▸ Supplied data

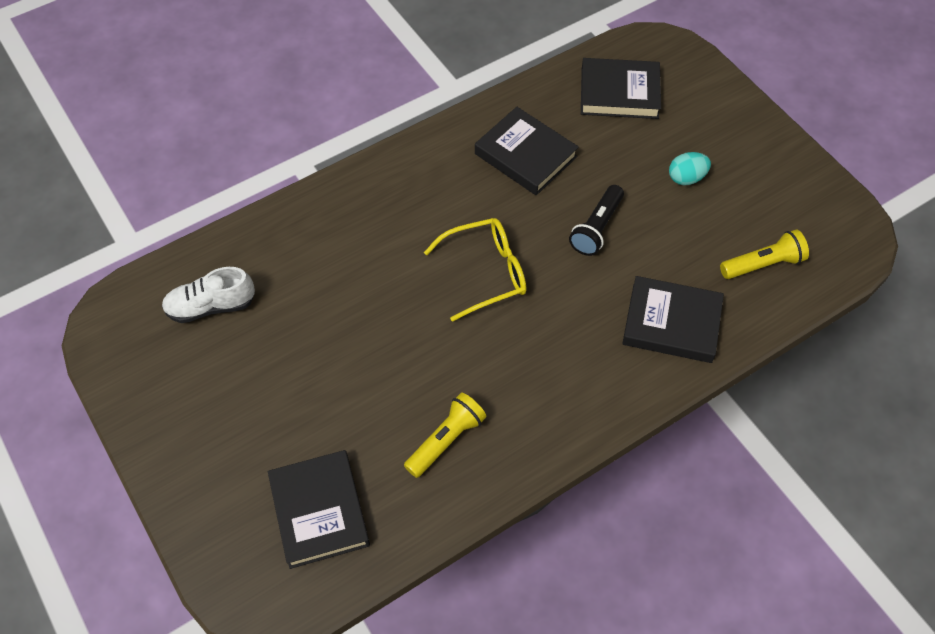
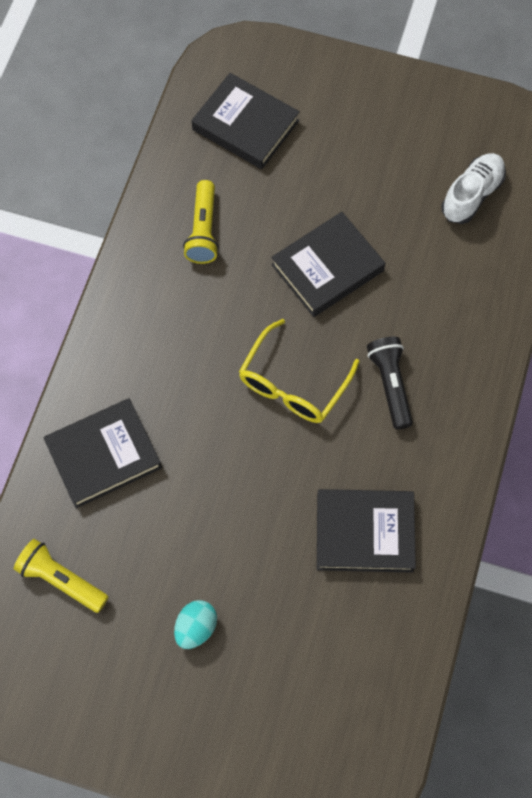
camera: 140 degrees right, 10 degrees up
(596, 228) = (236, 502): black flashlight -> black flashlight (390, 385)
(619, 93) = (340, 689): black book -> black book (327, 268)
(763, 264) = (61, 580): yellow flashlight -> yellow flashlight turned 90 degrees clockwise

▸ Exercise details
Copy exactly the lines that run from the one with "(619, 93) = (340, 689): black" to the last line of the material, including both.

▸ Output below
(619, 93) = (340, 689): black book -> black book (327, 268)
(763, 264) = (61, 580): yellow flashlight -> yellow flashlight turned 90 degrees clockwise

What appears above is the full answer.